# Activity
If an entry holds a picture, drop the picture and restate the rest word for word.

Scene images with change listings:
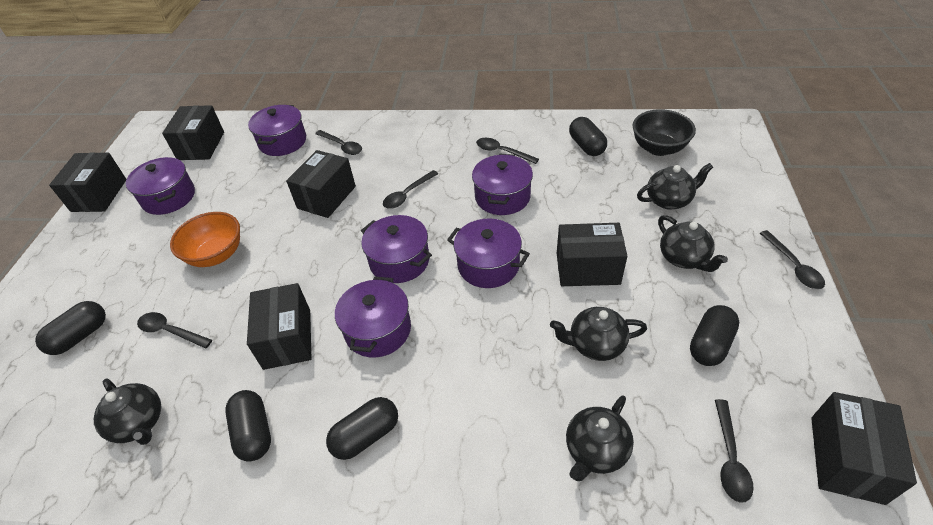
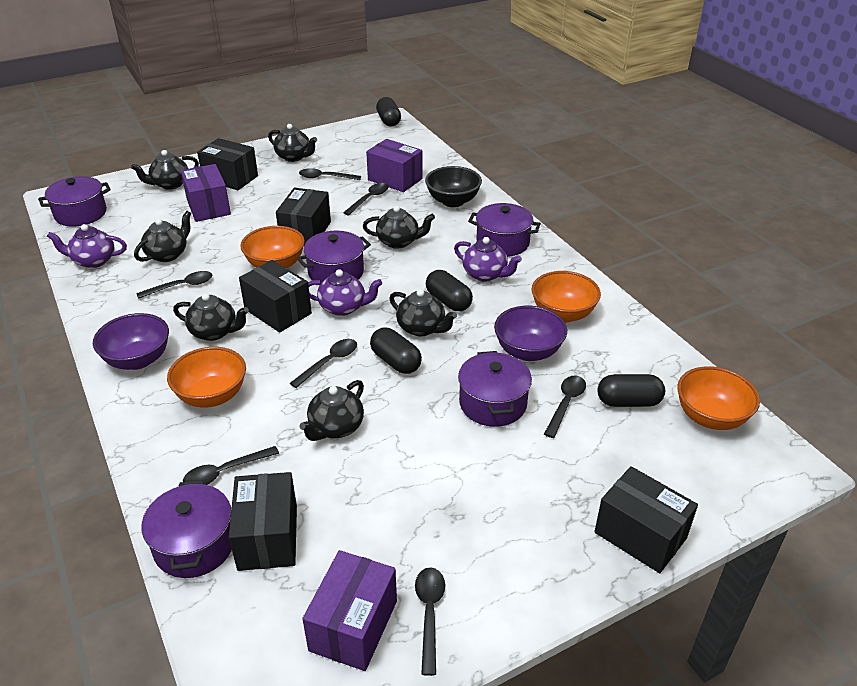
black box: 6 -> 5
black capsule: 5 -> 4
black spoon: 6 -> 7
black teapot: 5 -> 7
orange bowl: 1 -> 4
purple bowl: 0 -> 2
purple box: 0 -> 3
purple pot: 6 -> 5
purple teapot: 0 -> 3

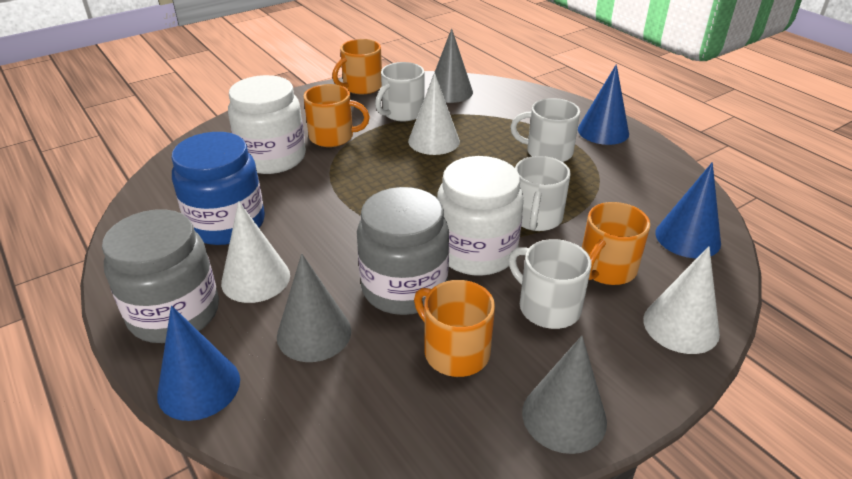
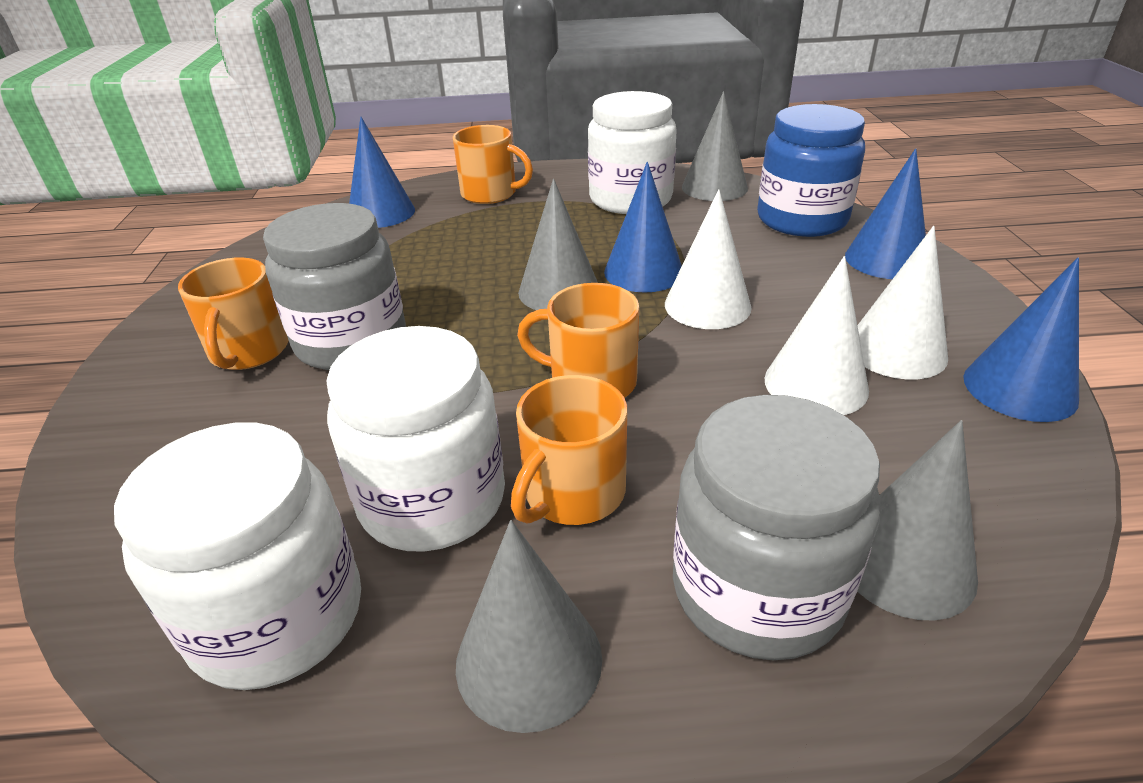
blue cone: 3 -> 4
grey cone: 3 -> 4
white jar: 2 -> 3
white mug: 4 -> 0

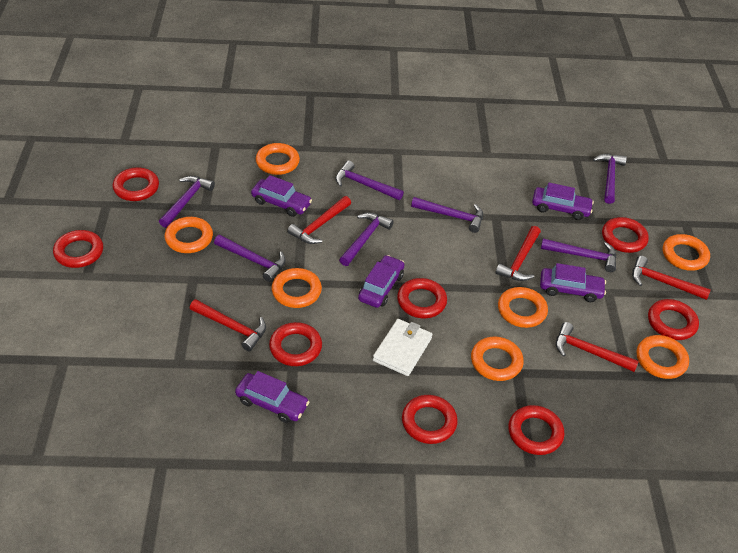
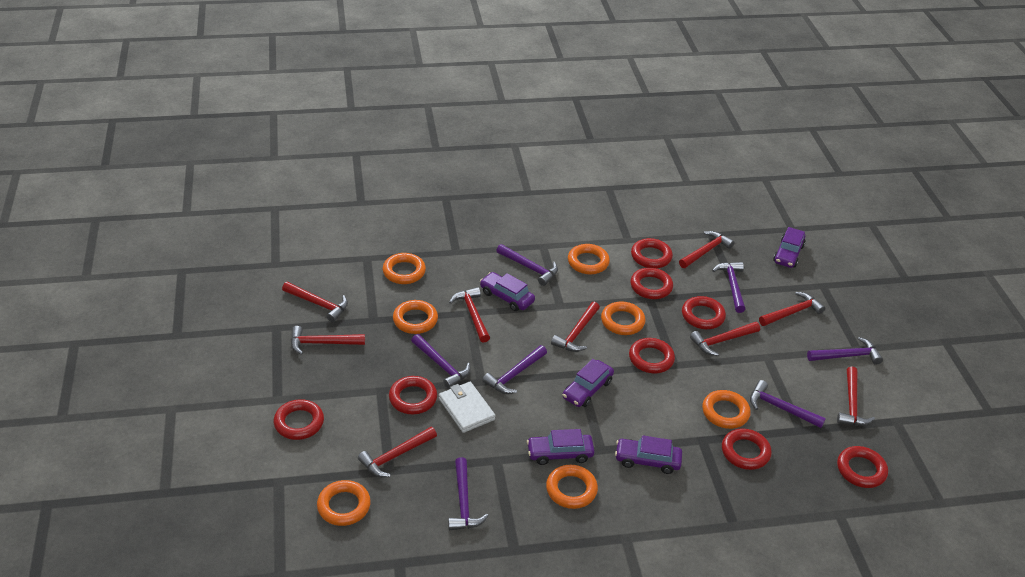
red hammer: 5 -> 9

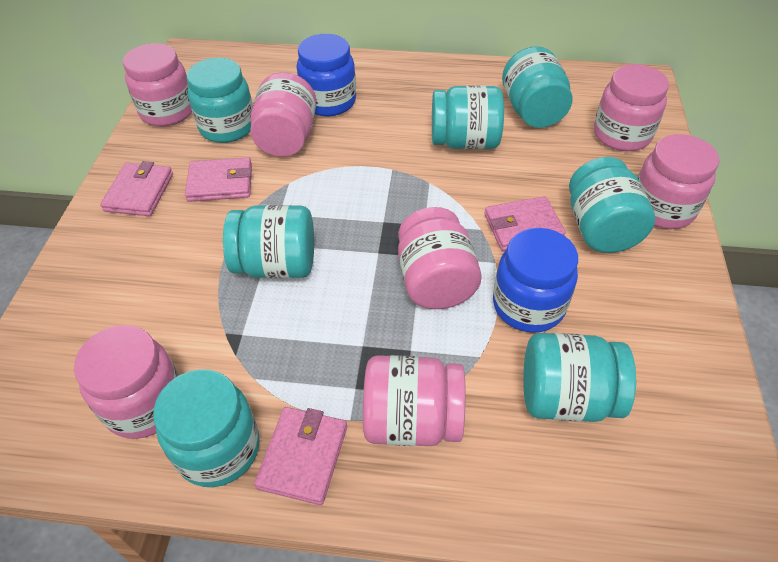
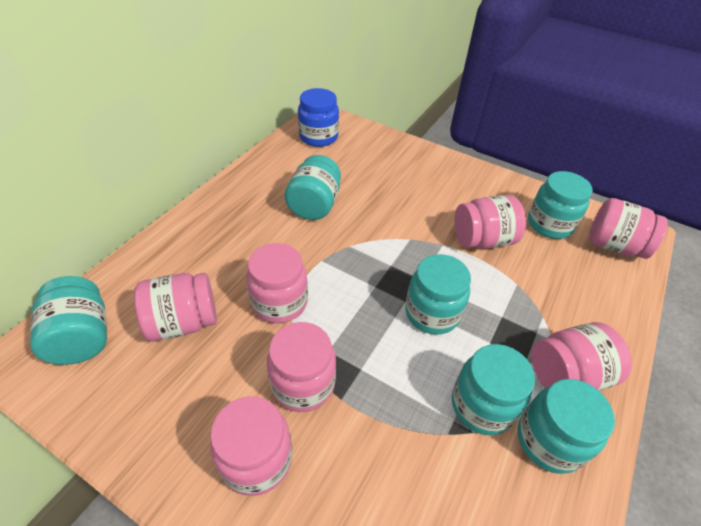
blue jar: 2 -> 1
pink wallet: 4 -> 0
turquoise jar: 7 -> 6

# Expected answer
black box: 6 -> 5
black capsule: 5 -> 4
black spoon: 6 -> 7
black teapot: 5 -> 7
orange bowl: 1 -> 4
purple bowl: 0 -> 2
purple box: 0 -> 3
purple pot: 6 -> 5
purple teapot: 0 -> 3

blue cone: 3 -> 4
grey cone: 3 -> 4
white jar: 2 -> 3
white mug: 4 -> 0

red hammer: 5 -> 9

blue jar: 2 -> 1
pink wallet: 4 -> 0
turquoise jar: 7 -> 6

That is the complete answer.